_Try it_
Give back exactly the lines from the one that holds "(302, 73) = (131, 390): grey" through the final line of the data; omit the pictures and add nothing.

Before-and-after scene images
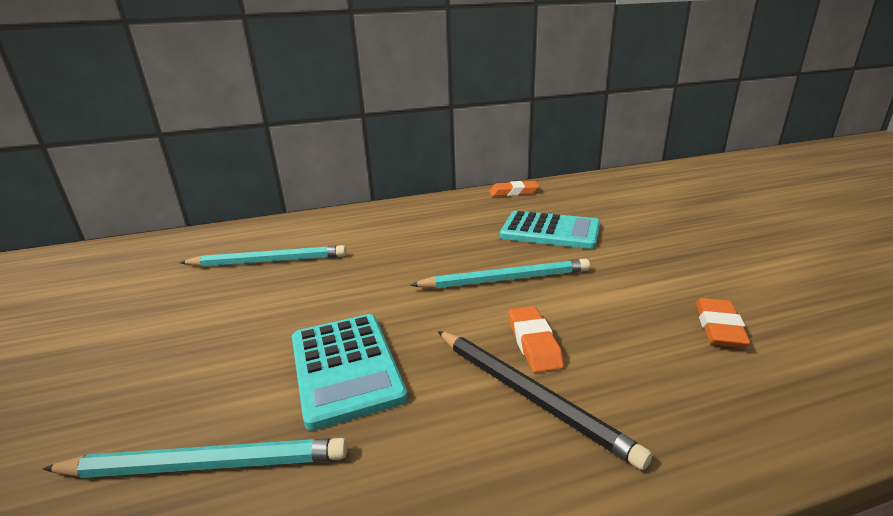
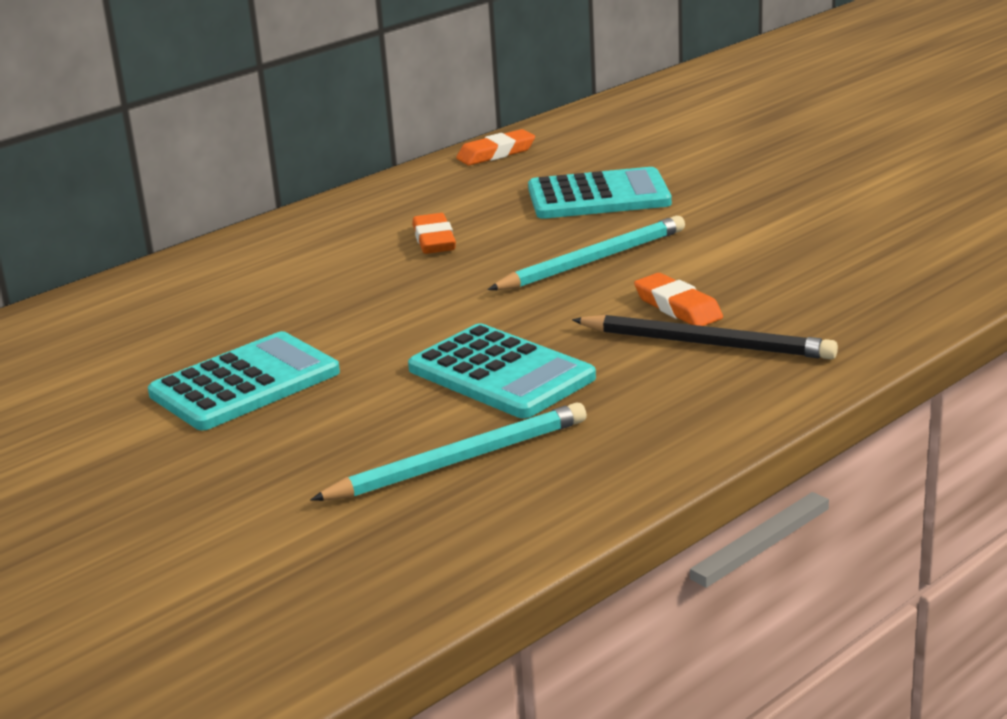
camera: 25 degrees left, 0 degrees up
(199, 316) = (245, 383): none -> turquoise calculator
(268, 261) = (239, 314): turquoise pencil -> none
(719, 327) = (848, 252): orange eraser -> orange eraser (434, 240)

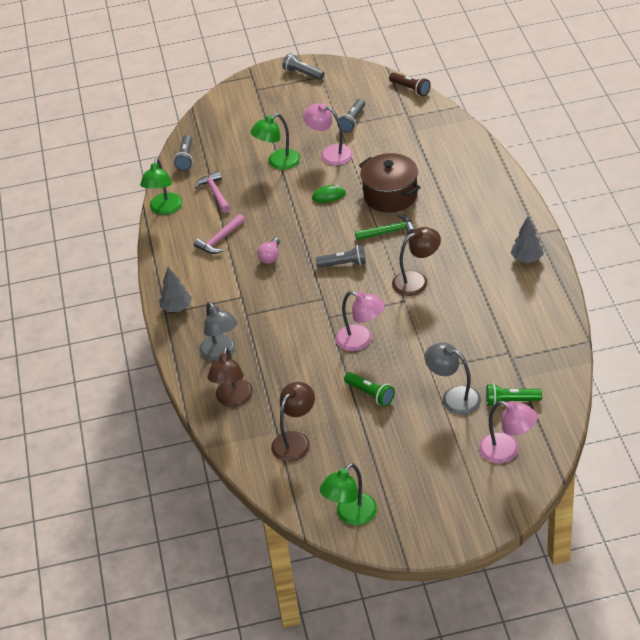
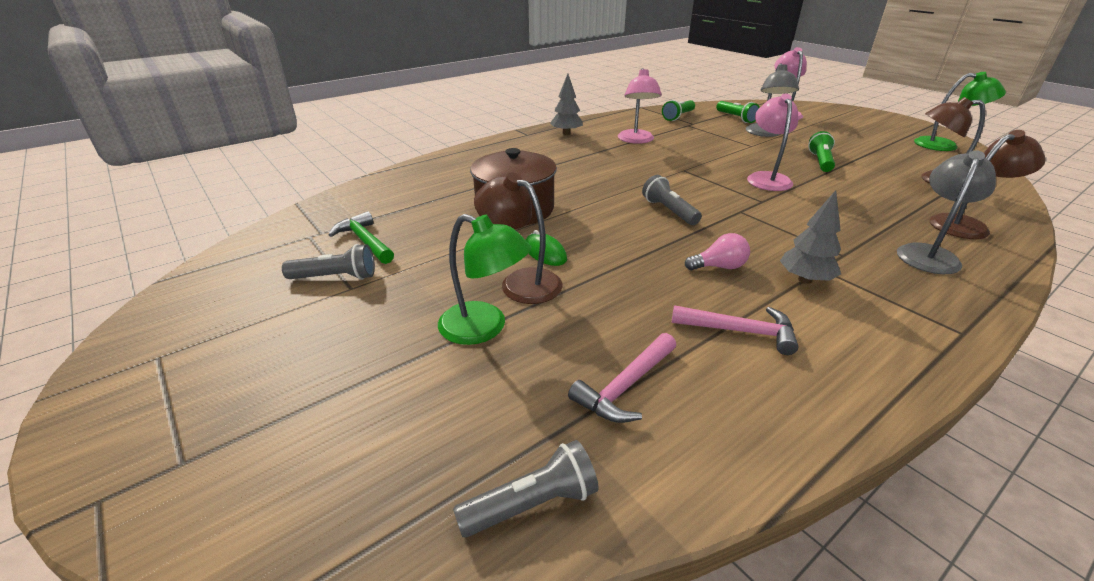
camera: 120 degrees left, 10 degrees down
(164, 209) = (743, 459): green lamp -> none
(176, 308) = (935, 324): grey tree -> grey tree (805, 280)
(302, 73) = (131, 390): grey flashlight -> none
(330, 153) = (436, 277): pink lamp -> pink lamp (636, 140)
(389, 231) = (584, 197): green hammer -> green hammer (365, 241)
(410, 89) = (241, 244): brown flashlight -> none
(416, 280) = (648, 169): brown lamp -> brown lamp (521, 281)
(538, 357) = (678, 116): none -> green flashlight

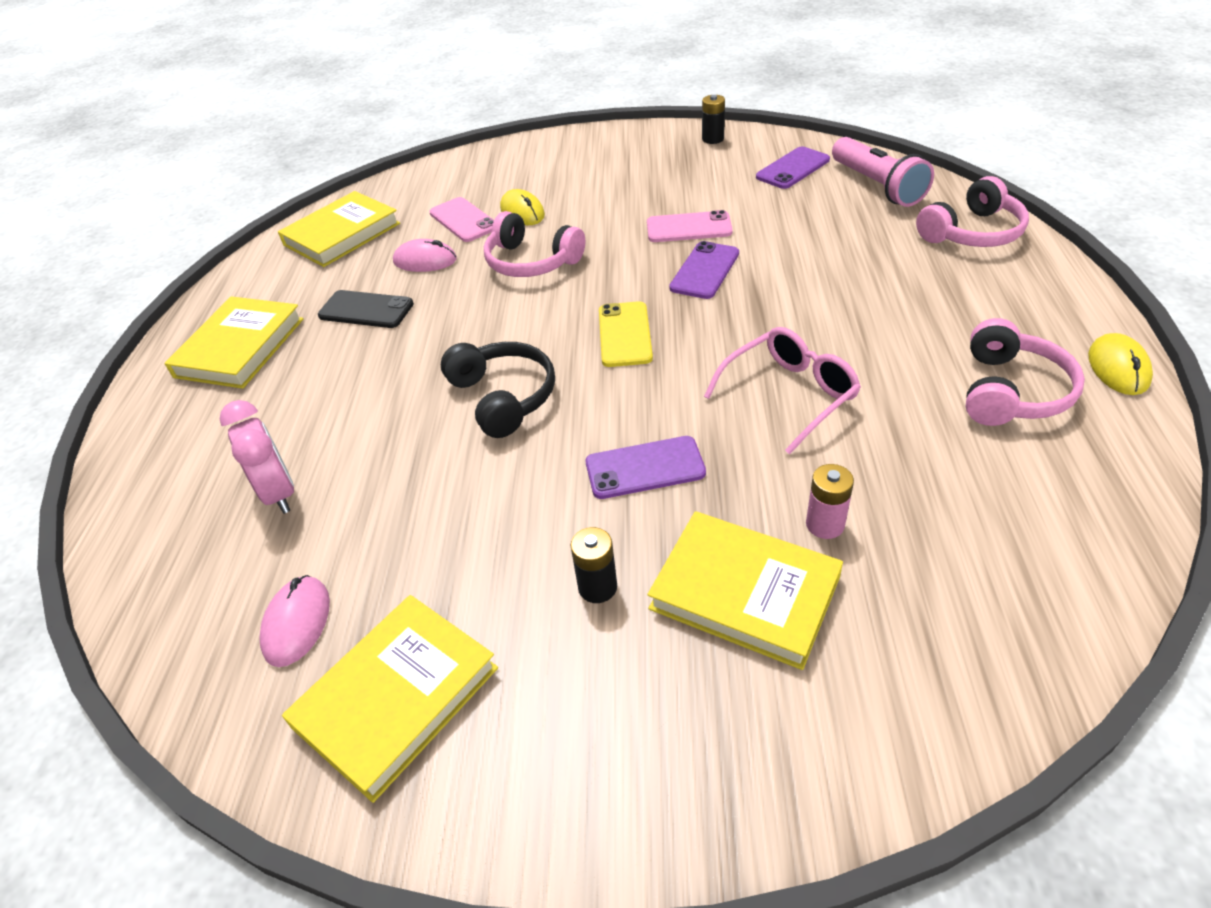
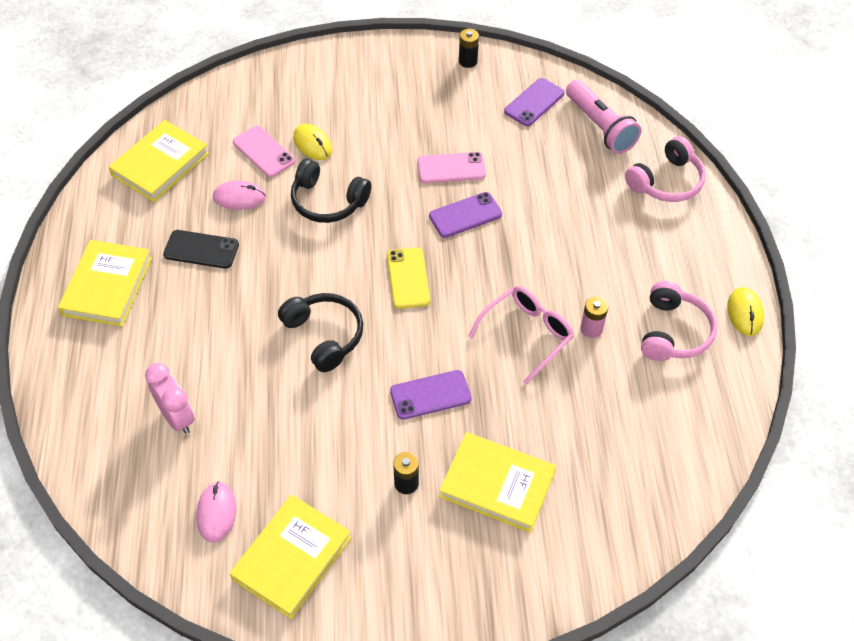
camera: 10 degrees left, 10 degrees up
(531, 262) = (327, 201): pink headphones -> black headphones
(705, 271) = (465, 215): purple phone -> purple phone turned 45 degrees clockwise
(825, 524) = (547, 436): pink battery -> pink battery (591, 329)

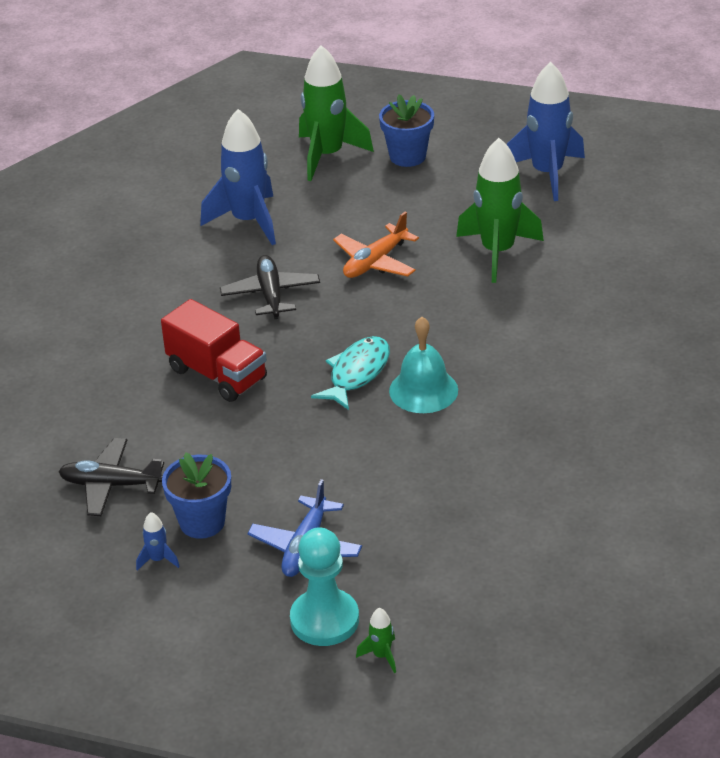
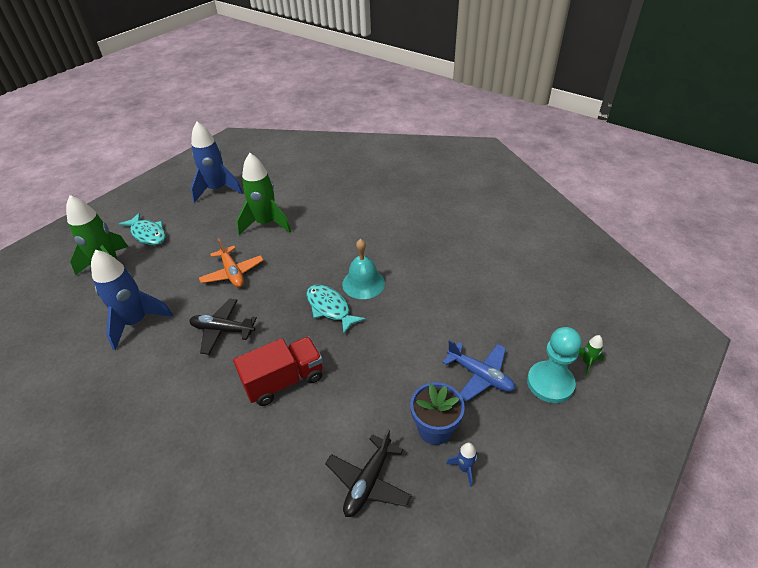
camera: 70 degrees left, 5 degrees up
(407, 156) = (148, 234): blue flower pot -> turquoise fish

_Answer for this exercise_
(302, 73) = (131, 390): grey flashlight -> none
(330, 153) = (436, 277): pink lamp -> pink lamp (636, 140)
(389, 231) = (584, 197): green hammer -> green hammer (365, 241)
(410, 89) = (241, 244): brown flashlight -> none
(416, 280) = (648, 169): brown lamp -> brown lamp (521, 281)
(538, 357) = (678, 116): none -> green flashlight

camera: 10 degrees left, 10 degrees up
(531, 262) = (327, 201): pink headphones -> black headphones
(705, 271) = (465, 215): purple phone -> purple phone turned 45 degrees clockwise
(825, 524) = (547, 436): pink battery -> pink battery (591, 329)

camera: 70 degrees left, 5 degrees up
(407, 156) = (148, 234): blue flower pot -> turquoise fish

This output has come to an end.